- _INSTRUCTIONS TO FOLLOW_:
The reply to the records below should contain exactly the lines from the line with "tan brick F1:F3" through the line with "tan brick G5:H5", and nothing besides.

(GIVEN DATA begins)

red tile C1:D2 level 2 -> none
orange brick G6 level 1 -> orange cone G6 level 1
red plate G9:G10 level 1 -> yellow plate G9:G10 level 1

(GIVEN DATA ends)
(GIVEN DATA begins)

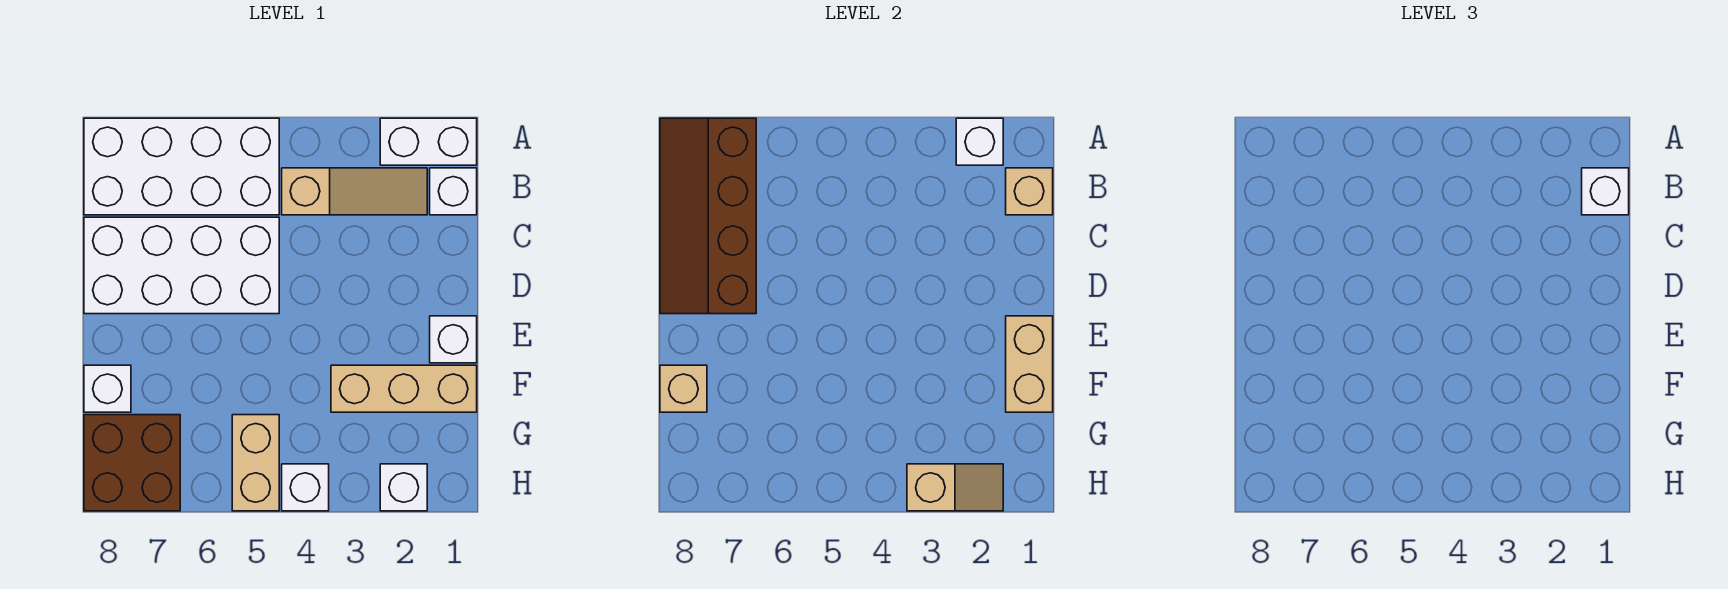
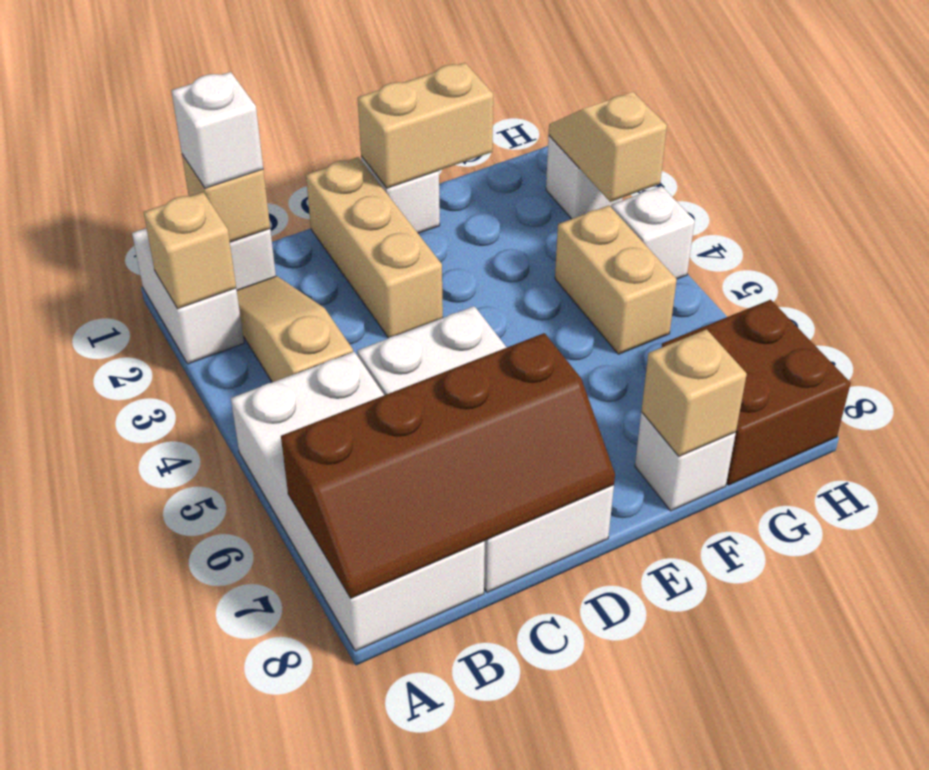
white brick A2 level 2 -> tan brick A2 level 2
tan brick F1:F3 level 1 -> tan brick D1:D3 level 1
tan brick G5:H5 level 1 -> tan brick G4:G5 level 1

(GIVEN DATA ends)
(GIVEN DATA begins)

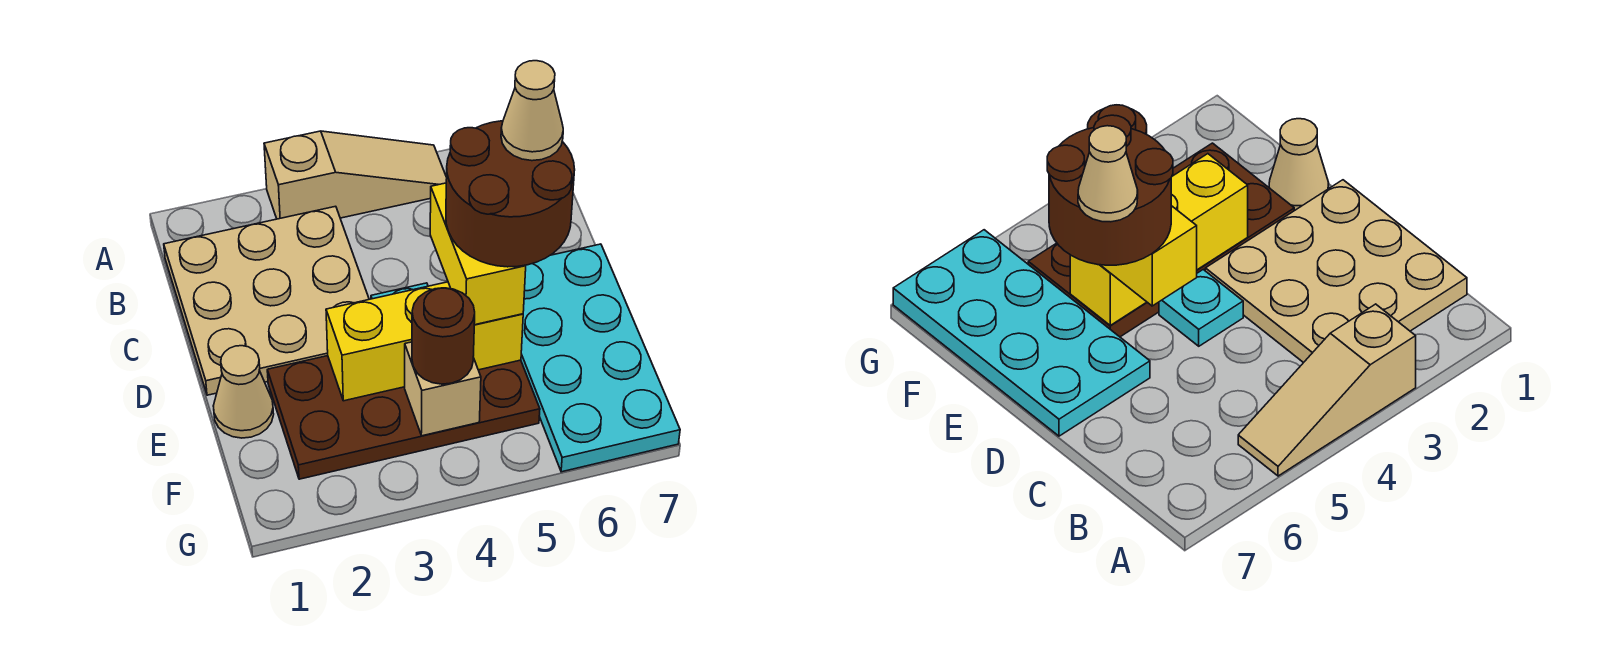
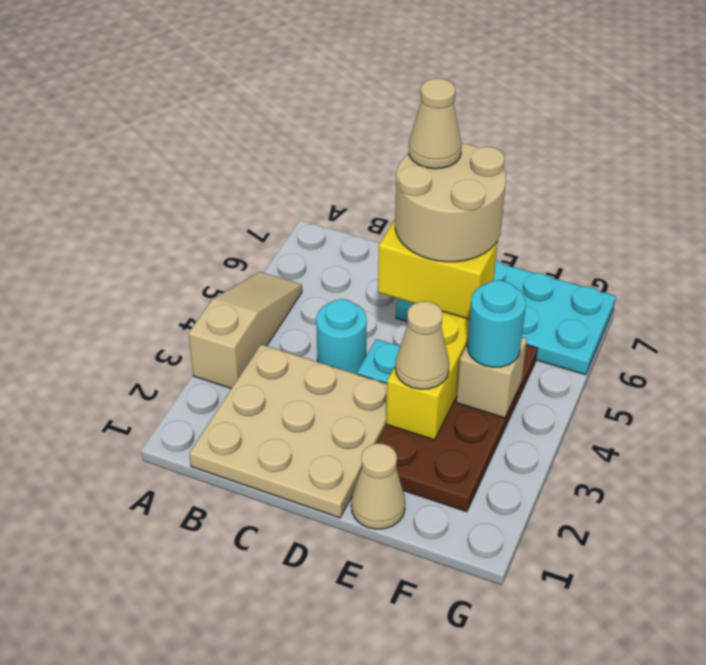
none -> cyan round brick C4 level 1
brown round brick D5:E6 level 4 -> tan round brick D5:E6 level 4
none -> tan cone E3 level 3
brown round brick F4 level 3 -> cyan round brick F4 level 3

(GIVEN DATA ends)

- _TASK RESPONSE_:
tan brick F1:F3 level 1 -> tan brick D1:D3 level 1
tan brick G5:H5 level 1 -> tan brick G4:G5 level 1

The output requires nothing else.